[Image change detection data]
= = = = =

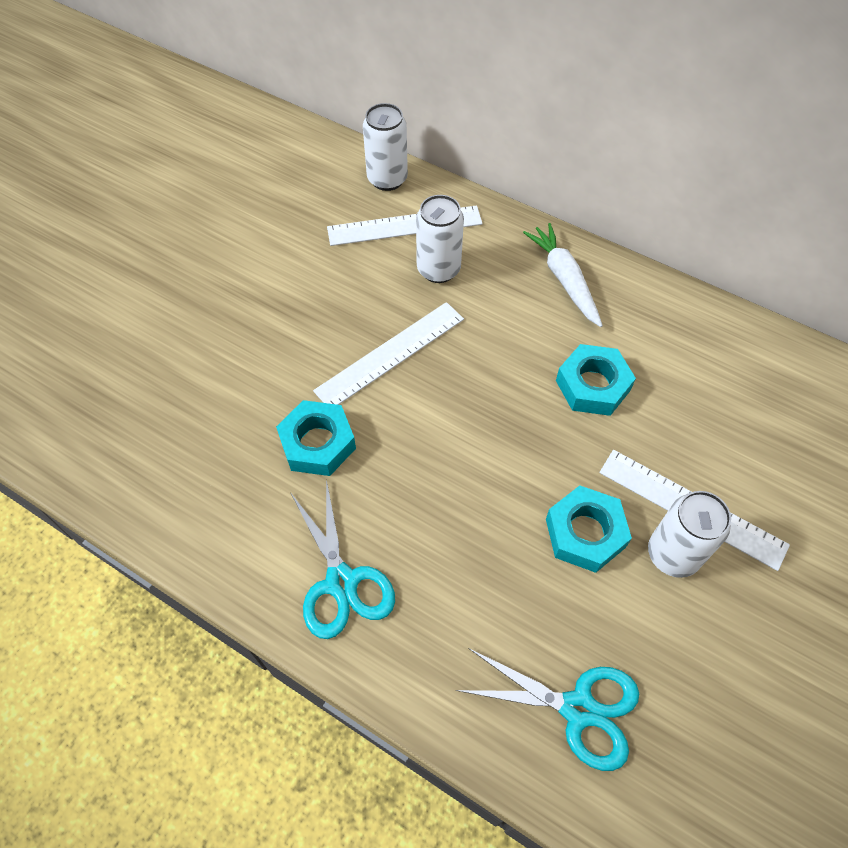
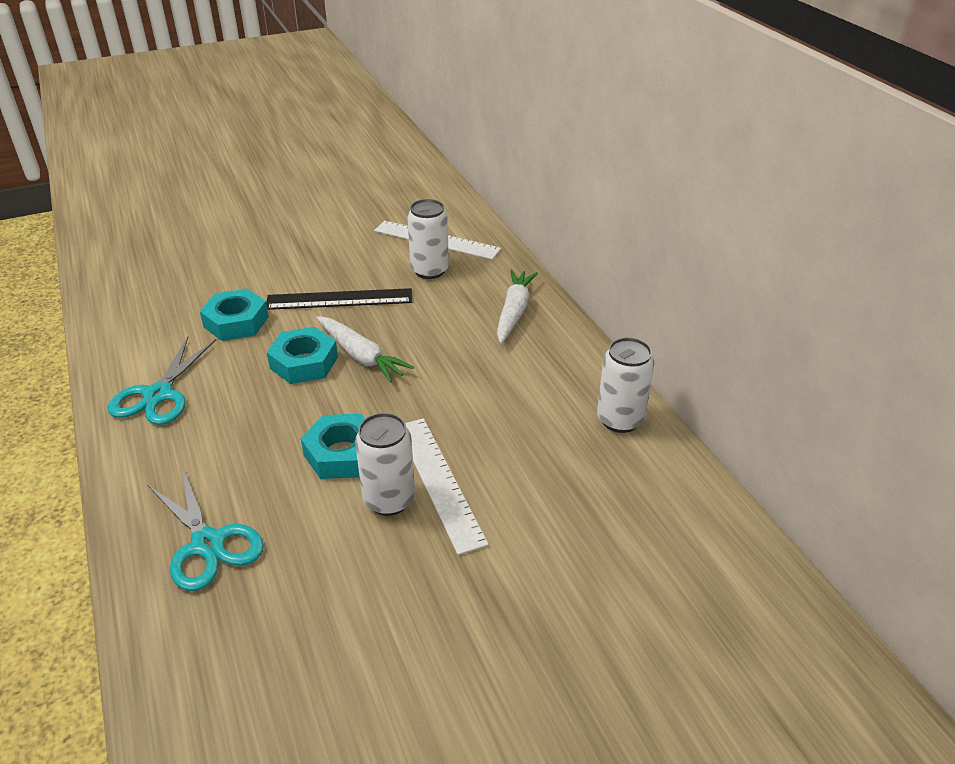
camera: 35 degrees right, 20 degrees down
(387, 179) = (456, 212): white can -> white can (620, 420)
(390, 354) = (339, 299): white ruler -> black ruler
(484, 412) = (361, 356): none -> white carrot
(592, 385) = (457, 377): turquoise nut -> turquoise nut (304, 362)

= = = = =

Problem details: Give back every entry in its exact wording, leaving the pictures out.

Task result:
camera: 35 degrees right, 20 degrees down
(387, 179) = (456, 212): white can -> white can (620, 420)
(390, 354) = (339, 299): white ruler -> black ruler
(484, 412) = (361, 356): none -> white carrot
(592, 385) = (457, 377): turquoise nut -> turquoise nut (304, 362)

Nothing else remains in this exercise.